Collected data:
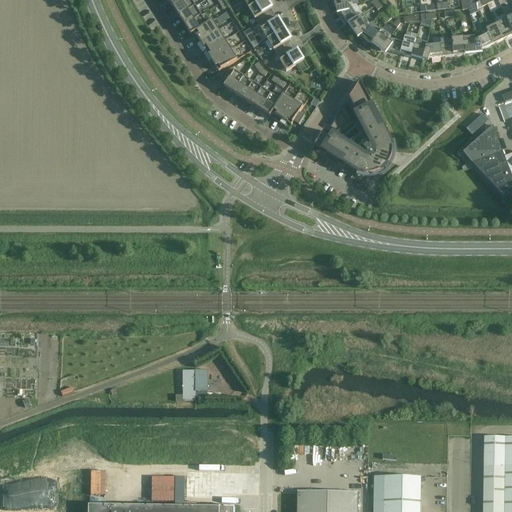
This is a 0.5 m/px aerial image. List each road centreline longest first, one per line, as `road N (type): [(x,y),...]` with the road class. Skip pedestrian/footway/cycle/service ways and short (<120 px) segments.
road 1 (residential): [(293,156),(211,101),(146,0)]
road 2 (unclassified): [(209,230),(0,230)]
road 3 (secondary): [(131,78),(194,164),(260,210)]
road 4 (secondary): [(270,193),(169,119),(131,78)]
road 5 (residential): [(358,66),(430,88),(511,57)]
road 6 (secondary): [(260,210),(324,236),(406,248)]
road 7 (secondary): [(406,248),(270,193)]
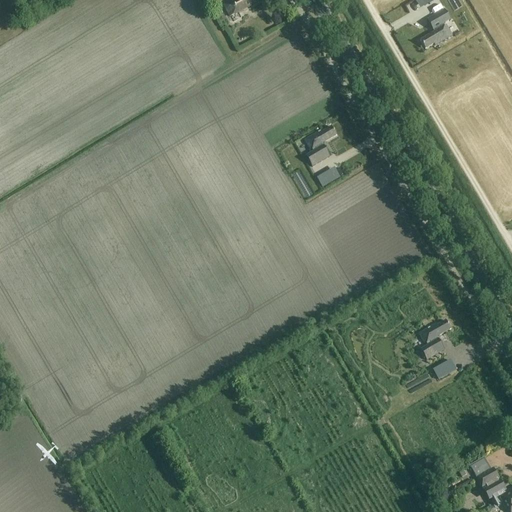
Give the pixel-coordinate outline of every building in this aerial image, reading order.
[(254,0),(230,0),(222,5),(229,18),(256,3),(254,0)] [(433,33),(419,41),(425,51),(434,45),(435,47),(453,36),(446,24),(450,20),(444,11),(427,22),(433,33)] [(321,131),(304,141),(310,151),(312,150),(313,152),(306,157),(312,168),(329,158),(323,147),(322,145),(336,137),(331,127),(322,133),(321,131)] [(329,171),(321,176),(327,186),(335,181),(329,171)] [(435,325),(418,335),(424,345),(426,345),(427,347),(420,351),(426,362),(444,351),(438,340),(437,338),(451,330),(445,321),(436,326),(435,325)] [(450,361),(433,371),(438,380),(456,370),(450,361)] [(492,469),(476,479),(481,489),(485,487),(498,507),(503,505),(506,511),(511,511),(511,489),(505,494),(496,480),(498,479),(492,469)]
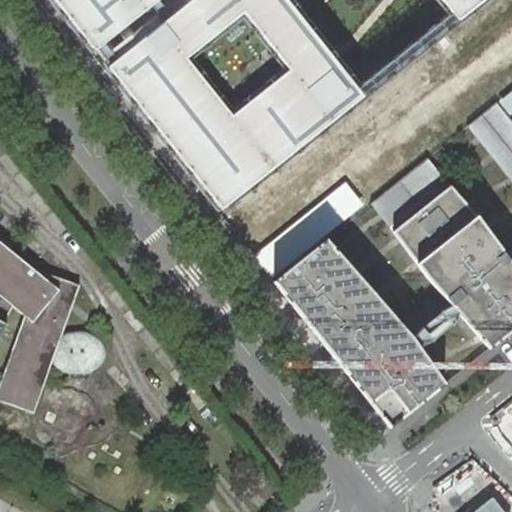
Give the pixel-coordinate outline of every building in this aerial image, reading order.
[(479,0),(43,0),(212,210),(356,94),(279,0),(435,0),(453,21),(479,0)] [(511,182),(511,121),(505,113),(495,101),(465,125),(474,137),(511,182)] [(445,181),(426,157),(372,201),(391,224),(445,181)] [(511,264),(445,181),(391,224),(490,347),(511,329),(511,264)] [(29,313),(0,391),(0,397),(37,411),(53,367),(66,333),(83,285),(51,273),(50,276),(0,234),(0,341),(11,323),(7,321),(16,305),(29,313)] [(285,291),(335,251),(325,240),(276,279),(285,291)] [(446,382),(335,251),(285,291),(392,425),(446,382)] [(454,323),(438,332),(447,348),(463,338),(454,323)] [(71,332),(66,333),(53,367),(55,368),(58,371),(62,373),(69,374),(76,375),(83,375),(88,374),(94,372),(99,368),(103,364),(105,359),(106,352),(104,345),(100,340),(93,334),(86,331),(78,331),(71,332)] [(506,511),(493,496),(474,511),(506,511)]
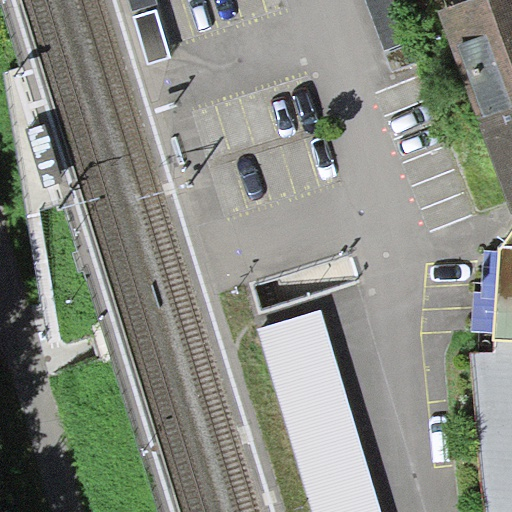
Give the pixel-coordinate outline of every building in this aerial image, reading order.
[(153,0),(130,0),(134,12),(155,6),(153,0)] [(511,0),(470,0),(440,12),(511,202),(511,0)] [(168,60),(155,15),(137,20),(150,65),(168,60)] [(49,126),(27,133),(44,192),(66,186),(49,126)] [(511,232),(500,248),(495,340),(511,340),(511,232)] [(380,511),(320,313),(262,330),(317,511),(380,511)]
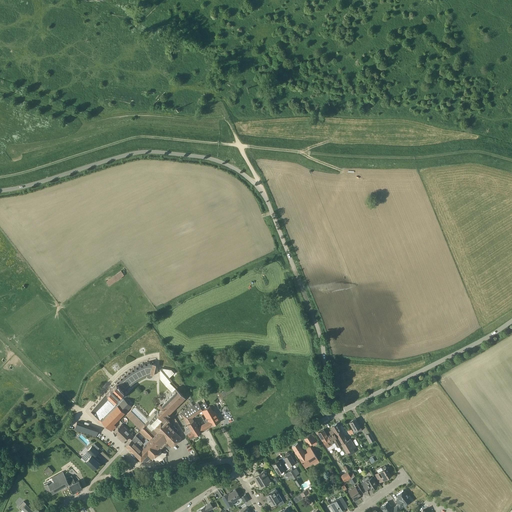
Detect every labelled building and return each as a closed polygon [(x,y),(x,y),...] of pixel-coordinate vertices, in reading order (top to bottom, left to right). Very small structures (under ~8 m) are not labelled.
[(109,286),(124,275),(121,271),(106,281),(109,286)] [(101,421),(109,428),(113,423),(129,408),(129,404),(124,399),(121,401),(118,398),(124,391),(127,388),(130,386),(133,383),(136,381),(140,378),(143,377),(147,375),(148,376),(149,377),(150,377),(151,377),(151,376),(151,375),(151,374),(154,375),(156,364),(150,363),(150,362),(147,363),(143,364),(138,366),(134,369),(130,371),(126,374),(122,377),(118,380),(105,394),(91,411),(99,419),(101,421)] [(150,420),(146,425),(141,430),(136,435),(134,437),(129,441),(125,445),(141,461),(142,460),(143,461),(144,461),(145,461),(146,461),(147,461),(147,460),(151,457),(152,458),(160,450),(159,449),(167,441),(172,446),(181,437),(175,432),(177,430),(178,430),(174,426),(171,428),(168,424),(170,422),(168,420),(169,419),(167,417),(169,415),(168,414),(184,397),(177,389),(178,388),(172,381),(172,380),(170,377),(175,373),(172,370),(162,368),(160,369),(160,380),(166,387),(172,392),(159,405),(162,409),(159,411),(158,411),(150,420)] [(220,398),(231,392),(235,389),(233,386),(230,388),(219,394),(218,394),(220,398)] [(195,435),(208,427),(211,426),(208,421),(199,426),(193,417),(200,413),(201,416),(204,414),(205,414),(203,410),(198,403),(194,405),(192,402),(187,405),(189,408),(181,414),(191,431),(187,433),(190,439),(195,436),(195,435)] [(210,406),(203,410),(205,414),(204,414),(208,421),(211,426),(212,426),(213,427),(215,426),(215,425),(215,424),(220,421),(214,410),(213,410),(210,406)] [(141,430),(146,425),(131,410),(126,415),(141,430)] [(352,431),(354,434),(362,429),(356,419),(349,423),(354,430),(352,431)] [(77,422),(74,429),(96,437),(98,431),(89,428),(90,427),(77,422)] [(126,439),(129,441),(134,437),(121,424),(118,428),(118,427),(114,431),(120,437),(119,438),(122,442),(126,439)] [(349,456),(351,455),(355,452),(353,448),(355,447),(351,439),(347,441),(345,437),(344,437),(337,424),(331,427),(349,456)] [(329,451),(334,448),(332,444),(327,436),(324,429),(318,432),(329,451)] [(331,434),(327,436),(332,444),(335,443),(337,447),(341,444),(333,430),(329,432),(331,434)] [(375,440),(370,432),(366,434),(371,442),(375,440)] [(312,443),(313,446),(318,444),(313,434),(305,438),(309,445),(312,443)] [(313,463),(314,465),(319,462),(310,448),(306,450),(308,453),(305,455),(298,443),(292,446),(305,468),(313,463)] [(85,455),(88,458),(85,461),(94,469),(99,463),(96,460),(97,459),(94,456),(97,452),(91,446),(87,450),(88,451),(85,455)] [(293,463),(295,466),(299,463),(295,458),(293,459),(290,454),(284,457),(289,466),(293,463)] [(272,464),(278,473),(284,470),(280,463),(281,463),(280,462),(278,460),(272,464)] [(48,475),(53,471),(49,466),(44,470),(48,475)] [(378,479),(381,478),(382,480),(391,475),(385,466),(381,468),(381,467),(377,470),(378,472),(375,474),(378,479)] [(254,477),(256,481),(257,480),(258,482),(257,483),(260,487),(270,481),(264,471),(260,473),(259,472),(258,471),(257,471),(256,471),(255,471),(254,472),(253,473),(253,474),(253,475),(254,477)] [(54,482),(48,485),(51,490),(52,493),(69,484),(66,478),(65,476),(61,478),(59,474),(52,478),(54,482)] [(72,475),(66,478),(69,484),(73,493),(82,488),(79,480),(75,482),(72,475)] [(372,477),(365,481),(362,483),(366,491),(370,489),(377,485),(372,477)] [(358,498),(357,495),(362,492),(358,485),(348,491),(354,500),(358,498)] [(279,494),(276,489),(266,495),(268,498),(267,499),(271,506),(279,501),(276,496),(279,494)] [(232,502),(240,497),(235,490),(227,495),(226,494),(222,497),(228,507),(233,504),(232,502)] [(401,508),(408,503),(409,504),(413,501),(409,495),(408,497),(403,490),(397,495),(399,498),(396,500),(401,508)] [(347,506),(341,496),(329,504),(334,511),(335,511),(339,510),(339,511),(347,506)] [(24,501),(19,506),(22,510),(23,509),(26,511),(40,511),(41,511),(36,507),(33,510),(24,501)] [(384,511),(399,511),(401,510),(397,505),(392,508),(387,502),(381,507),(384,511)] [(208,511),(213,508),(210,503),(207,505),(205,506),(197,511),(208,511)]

==

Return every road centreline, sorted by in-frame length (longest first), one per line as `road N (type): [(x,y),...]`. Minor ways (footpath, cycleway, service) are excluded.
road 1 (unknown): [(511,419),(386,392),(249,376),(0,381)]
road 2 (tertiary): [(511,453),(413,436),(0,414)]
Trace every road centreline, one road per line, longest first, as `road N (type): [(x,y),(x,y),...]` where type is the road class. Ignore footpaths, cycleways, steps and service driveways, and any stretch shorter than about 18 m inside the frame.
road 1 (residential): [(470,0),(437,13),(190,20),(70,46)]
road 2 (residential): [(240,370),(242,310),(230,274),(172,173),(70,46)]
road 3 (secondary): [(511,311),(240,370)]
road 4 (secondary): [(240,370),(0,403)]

* **SET TASK**
Find every line in the items above that contains the word "centreline", and copy each of those lines in full.

* **SOLUTION FOR THIS EXERCISE**
This is a 0.5 m/px aerial image. List each road centreline longest first, one per line, as `road N (type): [(x,y),...]` with the road class. Skip pedestrian/footway/cycle/service ways and short (<120 px) segments.
Return every road centreline, sorted by in-frame length (longest first), one per line as `road N (type): [(x,y),...]`. Minor ways (footpath, cycleway, service) are excluded.
Trace every road centreline, one road per line, longest first, as `road N (type): [(x,y),(x,y),...]` where type is the road class. Ignore footpaths, cycleways, steps and service driveways, and any stretch shorter than about 18 m inside the frame.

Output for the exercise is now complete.